Goal: Copy the stretch of the listing from the start through the line containing "center [735, 550].", reproducing each line exactly.

Material to process:

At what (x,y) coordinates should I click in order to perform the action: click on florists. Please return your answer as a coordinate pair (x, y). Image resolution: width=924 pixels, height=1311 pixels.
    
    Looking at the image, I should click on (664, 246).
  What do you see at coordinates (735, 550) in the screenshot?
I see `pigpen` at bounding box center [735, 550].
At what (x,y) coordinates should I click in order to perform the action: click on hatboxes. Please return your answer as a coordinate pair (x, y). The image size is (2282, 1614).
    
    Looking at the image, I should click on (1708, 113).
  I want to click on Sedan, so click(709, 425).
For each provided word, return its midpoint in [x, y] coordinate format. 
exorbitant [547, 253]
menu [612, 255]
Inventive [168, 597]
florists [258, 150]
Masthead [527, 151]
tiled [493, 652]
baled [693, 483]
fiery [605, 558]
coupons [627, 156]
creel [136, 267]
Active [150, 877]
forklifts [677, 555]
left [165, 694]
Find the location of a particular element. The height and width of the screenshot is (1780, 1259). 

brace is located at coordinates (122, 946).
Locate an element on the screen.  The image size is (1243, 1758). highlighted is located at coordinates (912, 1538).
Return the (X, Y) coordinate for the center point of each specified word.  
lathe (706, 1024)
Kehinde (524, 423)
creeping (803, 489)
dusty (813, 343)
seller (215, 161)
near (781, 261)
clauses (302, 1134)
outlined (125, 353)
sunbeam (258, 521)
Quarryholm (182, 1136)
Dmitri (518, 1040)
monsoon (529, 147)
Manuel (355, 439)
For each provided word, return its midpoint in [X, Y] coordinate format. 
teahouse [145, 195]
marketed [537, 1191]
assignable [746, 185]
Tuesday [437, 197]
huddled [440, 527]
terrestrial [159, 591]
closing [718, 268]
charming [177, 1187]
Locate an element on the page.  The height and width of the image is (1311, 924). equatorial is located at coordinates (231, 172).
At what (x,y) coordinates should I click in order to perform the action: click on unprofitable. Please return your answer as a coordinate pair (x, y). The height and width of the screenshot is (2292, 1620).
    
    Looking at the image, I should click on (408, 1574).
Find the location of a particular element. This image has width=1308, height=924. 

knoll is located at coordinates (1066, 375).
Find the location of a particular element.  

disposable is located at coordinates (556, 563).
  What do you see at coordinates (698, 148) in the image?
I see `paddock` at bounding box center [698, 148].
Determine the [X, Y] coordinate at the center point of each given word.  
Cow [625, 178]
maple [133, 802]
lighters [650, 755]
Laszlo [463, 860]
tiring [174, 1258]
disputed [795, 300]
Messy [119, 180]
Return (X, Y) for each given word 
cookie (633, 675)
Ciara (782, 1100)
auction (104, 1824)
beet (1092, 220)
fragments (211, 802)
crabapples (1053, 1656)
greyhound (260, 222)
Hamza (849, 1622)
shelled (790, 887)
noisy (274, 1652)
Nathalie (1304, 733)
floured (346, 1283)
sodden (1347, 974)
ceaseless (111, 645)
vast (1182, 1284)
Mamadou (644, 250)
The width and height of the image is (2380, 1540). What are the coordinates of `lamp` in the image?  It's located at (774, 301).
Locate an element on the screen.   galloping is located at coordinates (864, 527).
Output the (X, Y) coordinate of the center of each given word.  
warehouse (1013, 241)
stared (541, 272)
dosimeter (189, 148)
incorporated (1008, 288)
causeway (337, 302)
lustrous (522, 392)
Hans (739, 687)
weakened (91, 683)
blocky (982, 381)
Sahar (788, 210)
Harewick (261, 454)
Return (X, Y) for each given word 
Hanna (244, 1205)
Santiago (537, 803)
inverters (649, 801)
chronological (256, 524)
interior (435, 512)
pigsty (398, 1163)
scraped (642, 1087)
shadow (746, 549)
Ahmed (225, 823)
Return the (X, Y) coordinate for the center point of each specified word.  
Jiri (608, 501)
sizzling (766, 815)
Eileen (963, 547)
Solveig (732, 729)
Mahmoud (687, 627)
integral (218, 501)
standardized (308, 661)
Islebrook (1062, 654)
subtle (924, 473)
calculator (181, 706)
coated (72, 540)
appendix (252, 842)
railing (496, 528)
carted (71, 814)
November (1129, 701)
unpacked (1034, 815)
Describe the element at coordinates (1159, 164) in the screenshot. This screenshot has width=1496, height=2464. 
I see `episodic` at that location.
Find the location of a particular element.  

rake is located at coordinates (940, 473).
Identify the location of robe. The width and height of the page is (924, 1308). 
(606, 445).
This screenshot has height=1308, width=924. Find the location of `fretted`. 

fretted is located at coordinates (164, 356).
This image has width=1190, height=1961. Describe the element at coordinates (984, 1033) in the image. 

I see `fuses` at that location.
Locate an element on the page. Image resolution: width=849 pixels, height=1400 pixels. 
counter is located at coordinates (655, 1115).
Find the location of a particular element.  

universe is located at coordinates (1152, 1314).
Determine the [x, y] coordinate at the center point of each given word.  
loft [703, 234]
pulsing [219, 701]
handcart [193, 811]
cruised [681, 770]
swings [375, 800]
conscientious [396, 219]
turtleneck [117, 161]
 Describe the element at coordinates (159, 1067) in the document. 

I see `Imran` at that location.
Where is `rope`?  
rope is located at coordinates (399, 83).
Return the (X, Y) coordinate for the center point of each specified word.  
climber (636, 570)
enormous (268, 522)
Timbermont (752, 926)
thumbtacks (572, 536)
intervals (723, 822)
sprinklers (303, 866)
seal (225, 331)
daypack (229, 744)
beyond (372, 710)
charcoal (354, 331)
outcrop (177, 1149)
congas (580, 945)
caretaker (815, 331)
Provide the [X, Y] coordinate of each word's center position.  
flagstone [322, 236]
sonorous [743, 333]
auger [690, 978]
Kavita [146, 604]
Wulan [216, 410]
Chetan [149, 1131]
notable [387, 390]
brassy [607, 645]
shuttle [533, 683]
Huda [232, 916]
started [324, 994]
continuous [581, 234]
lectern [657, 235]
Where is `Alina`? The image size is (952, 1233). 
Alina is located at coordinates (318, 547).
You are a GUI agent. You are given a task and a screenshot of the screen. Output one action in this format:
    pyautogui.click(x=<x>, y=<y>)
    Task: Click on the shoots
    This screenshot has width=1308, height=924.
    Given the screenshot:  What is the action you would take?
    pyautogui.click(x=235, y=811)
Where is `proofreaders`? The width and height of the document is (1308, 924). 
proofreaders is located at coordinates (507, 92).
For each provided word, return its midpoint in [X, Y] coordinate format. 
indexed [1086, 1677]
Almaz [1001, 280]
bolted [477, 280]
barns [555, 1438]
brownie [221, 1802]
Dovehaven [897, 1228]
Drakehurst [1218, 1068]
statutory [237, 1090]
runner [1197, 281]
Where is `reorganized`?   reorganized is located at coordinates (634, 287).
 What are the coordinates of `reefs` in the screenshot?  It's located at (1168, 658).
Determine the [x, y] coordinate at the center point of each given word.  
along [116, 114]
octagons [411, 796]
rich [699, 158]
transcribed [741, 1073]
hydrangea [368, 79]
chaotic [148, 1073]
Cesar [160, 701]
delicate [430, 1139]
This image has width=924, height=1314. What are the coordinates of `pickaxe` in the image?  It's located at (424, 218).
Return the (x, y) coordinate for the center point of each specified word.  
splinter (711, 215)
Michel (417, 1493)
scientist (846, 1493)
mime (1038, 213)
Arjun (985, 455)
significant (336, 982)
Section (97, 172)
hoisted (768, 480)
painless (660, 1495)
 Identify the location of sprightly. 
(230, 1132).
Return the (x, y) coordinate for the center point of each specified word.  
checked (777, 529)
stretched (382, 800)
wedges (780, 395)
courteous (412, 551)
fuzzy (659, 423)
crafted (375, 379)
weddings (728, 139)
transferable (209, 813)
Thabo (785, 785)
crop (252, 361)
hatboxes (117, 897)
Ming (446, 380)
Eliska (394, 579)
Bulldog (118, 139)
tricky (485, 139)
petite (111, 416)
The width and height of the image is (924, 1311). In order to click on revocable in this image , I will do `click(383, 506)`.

Final result:
At what (x,y) coordinates should I click in order to perform the action: click on florists. Please return your answer as a coordinate pair (x, y). Image resolution: width=924 pixels, height=1311 pixels.
    
    Looking at the image, I should click on (664, 246).
  What do you see at coordinates (735, 550) in the screenshot?
I see `pigpen` at bounding box center [735, 550].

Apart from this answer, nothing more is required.